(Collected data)

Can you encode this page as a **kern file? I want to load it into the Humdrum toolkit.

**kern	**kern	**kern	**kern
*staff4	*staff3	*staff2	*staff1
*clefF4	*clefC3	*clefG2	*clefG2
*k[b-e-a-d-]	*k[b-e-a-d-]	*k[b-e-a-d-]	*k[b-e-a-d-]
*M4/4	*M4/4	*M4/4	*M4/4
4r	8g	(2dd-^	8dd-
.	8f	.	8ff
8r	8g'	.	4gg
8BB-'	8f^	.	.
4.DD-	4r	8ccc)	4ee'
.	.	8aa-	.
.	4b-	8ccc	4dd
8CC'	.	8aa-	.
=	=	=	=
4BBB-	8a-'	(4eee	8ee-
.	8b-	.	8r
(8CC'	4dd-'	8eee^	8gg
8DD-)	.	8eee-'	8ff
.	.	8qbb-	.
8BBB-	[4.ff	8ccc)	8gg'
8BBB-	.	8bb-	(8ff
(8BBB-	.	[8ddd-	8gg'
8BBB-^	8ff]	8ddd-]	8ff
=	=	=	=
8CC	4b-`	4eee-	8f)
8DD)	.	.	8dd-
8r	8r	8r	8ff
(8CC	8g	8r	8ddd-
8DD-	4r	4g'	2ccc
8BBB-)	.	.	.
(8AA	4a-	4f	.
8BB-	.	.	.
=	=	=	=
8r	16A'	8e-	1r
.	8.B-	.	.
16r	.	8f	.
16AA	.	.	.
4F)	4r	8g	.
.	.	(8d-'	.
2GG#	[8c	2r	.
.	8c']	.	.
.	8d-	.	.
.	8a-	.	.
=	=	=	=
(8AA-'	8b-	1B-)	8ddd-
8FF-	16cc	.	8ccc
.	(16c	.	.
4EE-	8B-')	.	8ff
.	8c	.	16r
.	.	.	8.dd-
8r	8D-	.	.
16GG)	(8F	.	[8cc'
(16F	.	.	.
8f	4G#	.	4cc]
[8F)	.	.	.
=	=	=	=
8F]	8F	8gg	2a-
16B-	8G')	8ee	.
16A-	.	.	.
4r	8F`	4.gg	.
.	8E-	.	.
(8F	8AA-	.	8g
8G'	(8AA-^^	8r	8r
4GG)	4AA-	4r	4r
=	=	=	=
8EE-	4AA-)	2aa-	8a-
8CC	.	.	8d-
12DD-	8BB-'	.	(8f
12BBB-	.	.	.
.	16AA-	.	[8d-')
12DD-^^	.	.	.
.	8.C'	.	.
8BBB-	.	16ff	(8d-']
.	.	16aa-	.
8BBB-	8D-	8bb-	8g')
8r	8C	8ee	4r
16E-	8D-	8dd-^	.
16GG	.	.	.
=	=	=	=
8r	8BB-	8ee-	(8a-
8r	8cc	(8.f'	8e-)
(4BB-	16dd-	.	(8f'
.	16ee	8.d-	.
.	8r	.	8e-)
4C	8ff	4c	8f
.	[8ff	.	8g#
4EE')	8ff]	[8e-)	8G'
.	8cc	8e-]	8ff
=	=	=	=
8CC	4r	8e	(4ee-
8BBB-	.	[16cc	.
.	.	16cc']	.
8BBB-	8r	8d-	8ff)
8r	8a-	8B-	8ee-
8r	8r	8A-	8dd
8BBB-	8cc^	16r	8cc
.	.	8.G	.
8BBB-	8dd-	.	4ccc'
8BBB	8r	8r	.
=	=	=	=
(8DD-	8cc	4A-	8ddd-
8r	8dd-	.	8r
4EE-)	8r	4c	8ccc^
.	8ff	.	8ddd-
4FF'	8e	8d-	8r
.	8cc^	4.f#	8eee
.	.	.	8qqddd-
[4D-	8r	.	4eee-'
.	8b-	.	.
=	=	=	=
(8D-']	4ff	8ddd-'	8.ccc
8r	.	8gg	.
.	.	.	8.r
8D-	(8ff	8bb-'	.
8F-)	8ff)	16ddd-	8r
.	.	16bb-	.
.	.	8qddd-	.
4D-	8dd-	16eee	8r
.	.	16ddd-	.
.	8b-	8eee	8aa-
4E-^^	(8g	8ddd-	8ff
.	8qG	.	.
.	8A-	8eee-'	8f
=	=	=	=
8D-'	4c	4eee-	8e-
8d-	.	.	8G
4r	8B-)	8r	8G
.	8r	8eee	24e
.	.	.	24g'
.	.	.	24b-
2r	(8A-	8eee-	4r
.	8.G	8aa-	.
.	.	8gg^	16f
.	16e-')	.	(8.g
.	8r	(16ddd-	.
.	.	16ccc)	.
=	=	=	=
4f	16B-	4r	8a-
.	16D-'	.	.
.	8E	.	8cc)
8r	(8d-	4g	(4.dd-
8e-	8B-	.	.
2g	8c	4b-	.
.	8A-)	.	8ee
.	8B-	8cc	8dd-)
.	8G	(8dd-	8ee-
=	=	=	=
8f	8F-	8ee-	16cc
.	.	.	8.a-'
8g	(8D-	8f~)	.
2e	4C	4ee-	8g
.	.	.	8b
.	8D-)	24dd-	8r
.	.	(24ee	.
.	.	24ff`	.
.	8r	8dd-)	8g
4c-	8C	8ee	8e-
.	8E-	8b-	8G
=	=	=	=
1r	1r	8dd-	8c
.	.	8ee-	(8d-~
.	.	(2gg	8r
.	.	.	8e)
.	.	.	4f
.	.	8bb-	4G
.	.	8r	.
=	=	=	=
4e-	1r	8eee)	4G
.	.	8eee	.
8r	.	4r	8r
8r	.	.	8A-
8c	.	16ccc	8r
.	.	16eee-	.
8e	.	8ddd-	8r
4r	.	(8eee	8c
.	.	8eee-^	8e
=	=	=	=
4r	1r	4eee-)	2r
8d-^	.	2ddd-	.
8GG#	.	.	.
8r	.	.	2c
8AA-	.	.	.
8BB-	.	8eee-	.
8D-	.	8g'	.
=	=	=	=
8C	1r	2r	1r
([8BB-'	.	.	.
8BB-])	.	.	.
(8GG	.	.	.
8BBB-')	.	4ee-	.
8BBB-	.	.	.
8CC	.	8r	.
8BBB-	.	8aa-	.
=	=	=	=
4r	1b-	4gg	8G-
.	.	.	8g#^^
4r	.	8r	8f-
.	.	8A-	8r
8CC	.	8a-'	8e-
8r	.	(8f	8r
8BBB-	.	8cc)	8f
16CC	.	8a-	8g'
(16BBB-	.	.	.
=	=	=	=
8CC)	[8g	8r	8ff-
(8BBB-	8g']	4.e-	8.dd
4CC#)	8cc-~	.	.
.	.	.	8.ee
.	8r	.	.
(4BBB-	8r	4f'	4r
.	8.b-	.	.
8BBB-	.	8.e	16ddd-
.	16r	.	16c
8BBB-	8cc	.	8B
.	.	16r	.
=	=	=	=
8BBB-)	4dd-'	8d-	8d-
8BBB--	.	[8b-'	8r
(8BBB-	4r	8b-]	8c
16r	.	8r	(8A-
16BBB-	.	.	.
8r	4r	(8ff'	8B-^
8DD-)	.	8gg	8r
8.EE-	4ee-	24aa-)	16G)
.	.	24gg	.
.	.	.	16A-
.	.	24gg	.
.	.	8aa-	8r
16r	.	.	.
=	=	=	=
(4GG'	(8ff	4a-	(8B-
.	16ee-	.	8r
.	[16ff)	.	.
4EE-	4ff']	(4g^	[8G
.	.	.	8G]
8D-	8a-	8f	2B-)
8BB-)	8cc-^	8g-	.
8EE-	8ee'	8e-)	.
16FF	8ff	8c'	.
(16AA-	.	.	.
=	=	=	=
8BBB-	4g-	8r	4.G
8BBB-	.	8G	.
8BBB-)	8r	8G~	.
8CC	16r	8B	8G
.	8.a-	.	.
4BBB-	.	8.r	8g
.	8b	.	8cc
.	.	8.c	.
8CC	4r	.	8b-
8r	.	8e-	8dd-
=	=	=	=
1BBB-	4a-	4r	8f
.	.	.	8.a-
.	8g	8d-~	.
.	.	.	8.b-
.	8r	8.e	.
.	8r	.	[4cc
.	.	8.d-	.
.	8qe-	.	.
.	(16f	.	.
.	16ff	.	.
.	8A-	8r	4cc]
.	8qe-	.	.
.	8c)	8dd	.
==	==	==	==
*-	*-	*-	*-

• _THE EXERCISE_
How many lines in the records contain the string "kern", with case taken into account? Reply with the number only.

• _SOLVED PROBLEM_
2